- _Brief_: Leave the images aside and output every entry exactly.

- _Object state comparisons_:
'''
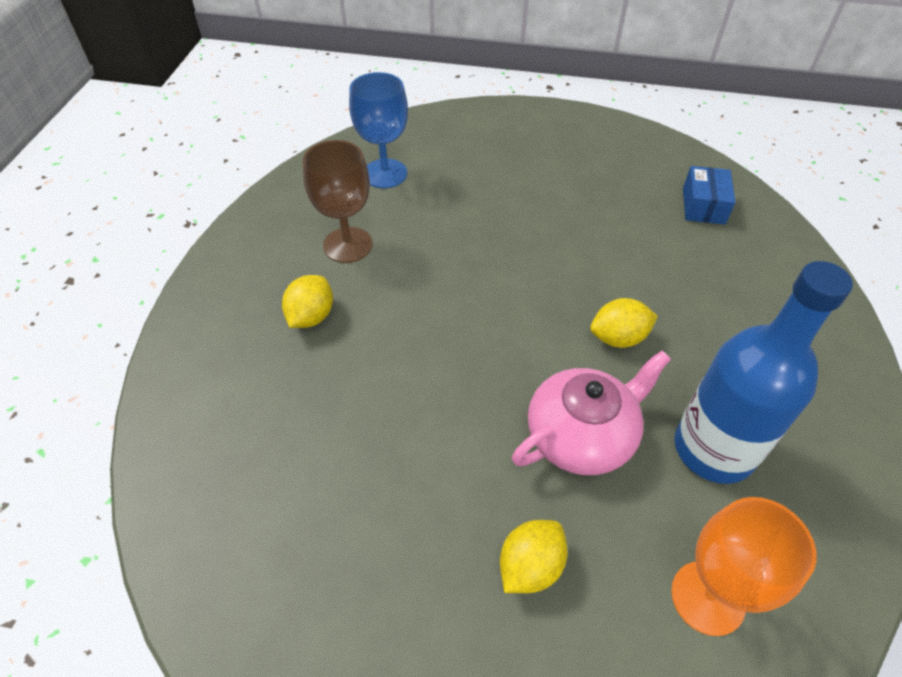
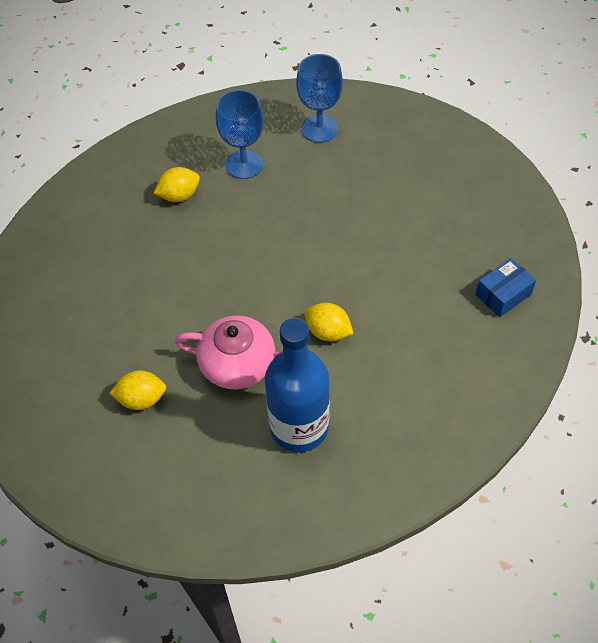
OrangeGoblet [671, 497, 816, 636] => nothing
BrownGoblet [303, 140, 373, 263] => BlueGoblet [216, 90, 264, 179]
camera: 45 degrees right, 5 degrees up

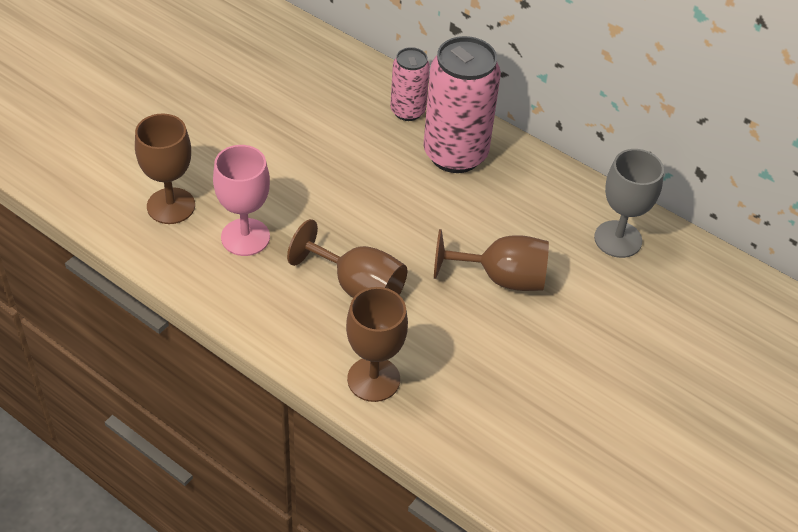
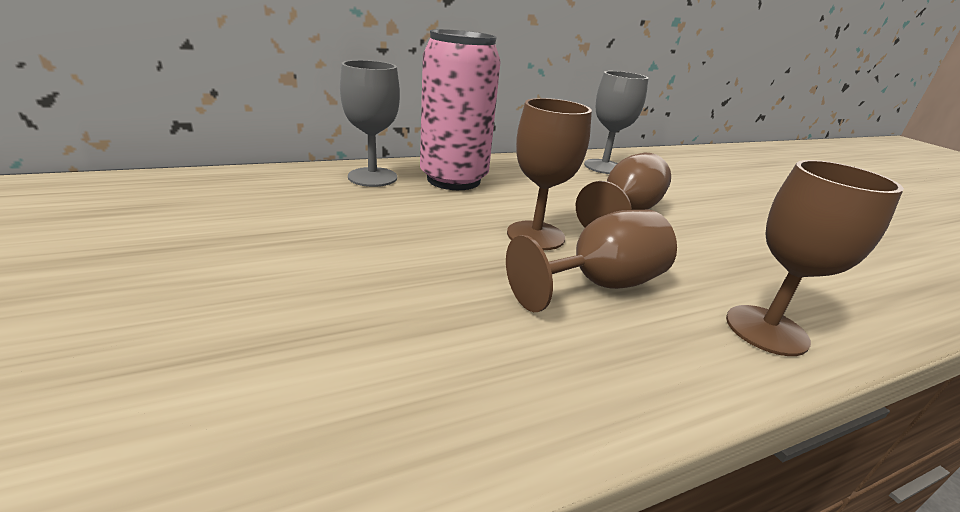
PinkGoblet [213, 145, 270, 256] => nothing
BrownGoblet [135, 113, 195, 224] => BrownGoblet [507, 98, 592, 250], shifted
PinkCan [390, 47, 430, 121] => GreyGoblet [340, 60, 400, 187]
camera: 60 degrees left, 20 degrees down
'''
- _Solution_:
OrangeGoblet [671, 497, 816, 636] => nothing
BrownGoblet [303, 140, 373, 263] => BlueGoblet [216, 90, 264, 179]
camera: 45 degrees right, 5 degrees up

PinkGoblet [213, 145, 270, 256] => nothing
BrownGoblet [135, 113, 195, 224] => BrownGoblet [507, 98, 592, 250], shifted
PinkCan [390, 47, 430, 121] => GreyGoblet [340, 60, 400, 187]
camera: 60 degrees left, 20 degrees down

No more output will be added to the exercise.